→ **DATA SHOWN**
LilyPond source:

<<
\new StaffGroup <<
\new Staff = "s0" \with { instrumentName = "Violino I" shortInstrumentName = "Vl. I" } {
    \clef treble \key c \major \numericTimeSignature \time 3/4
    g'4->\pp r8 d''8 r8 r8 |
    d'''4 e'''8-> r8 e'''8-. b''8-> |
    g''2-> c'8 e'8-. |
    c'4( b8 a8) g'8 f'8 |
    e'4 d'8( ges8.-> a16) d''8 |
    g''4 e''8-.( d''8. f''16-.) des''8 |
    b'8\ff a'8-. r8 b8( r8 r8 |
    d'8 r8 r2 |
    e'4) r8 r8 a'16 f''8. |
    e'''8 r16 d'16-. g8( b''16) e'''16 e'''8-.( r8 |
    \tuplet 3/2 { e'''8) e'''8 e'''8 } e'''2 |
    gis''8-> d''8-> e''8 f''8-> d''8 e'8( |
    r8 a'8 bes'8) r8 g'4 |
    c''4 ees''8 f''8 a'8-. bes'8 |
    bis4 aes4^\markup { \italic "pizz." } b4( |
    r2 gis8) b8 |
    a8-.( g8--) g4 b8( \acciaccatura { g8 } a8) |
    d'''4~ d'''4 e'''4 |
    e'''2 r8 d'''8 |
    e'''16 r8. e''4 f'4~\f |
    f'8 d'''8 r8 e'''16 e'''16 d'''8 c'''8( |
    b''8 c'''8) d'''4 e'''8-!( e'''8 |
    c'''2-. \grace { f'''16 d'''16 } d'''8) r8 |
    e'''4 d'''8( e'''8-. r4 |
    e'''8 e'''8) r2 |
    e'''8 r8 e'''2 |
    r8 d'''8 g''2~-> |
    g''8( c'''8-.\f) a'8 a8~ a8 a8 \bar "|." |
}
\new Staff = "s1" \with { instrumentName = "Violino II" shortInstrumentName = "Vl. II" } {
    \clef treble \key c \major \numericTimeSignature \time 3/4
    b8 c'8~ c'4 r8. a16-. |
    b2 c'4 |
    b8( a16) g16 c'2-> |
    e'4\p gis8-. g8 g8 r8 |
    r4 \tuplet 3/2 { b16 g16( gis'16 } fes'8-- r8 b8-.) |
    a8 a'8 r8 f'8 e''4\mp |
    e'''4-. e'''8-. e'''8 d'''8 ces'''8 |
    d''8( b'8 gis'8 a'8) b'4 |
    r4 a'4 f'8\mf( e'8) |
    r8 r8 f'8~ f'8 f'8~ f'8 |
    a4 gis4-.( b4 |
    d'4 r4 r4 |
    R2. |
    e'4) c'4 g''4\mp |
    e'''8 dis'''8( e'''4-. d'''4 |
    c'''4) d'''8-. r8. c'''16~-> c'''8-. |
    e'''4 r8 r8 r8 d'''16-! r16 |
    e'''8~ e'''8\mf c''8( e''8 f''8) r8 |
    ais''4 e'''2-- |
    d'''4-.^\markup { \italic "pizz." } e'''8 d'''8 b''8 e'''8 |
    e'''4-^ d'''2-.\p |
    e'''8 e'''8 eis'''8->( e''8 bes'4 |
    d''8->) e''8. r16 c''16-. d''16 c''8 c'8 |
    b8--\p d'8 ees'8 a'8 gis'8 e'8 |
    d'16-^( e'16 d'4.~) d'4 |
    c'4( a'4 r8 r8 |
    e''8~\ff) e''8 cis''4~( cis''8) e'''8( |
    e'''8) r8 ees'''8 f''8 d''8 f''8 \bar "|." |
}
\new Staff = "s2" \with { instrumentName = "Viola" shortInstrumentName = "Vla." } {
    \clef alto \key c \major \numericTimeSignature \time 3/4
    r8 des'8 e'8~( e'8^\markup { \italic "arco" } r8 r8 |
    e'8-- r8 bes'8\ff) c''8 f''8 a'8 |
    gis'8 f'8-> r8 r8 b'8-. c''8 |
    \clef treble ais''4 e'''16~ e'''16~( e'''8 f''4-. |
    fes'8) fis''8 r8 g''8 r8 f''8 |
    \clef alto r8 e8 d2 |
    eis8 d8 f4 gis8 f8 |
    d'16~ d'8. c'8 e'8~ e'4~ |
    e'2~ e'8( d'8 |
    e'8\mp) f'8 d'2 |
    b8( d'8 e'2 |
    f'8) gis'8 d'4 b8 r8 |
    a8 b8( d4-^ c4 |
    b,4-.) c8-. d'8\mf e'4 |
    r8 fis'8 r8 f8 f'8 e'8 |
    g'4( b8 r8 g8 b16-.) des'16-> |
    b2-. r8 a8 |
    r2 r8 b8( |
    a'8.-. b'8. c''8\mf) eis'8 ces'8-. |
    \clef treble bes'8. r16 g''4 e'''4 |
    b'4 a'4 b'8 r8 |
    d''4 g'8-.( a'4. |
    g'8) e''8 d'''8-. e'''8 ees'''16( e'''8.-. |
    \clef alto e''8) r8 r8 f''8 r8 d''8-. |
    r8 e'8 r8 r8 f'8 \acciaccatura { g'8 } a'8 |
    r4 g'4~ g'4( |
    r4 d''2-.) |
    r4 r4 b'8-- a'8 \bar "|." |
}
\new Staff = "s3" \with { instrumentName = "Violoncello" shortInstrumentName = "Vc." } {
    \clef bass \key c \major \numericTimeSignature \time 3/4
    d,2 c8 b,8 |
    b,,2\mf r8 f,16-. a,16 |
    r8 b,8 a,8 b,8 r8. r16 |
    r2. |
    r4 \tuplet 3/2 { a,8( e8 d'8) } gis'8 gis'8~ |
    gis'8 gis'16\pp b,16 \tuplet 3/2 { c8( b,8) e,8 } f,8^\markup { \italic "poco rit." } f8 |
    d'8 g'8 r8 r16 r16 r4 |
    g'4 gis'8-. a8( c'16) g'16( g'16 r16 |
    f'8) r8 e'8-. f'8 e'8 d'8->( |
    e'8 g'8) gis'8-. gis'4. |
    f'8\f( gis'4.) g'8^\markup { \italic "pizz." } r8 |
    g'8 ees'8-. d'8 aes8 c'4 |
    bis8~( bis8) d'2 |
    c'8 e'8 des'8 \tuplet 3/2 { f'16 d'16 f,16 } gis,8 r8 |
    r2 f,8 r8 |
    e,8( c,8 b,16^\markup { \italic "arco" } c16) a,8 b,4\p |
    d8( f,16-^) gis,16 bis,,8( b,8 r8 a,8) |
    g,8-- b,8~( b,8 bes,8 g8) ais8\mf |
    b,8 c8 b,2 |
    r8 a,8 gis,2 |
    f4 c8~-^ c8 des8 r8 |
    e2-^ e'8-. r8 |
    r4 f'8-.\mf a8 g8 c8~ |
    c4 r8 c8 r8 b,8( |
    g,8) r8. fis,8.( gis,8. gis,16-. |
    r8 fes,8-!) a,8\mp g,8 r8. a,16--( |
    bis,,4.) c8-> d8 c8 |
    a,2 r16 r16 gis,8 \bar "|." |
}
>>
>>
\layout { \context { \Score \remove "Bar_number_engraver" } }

→ **WHAT IS EXPECTED**
Show every line of the material above that contains the string "time", matching case exactly.

→ **SOLUTION TO THIS PROBLEM**
    \clef treble \key c \major \numericTimeSignature \time 3/4
    \clef treble \key c \major \numericTimeSignature \time 3/4
    \clef alto \key c \major \numericTimeSignature \time 3/4
    \clef bass \key c \major \numericTimeSignature \time 3/4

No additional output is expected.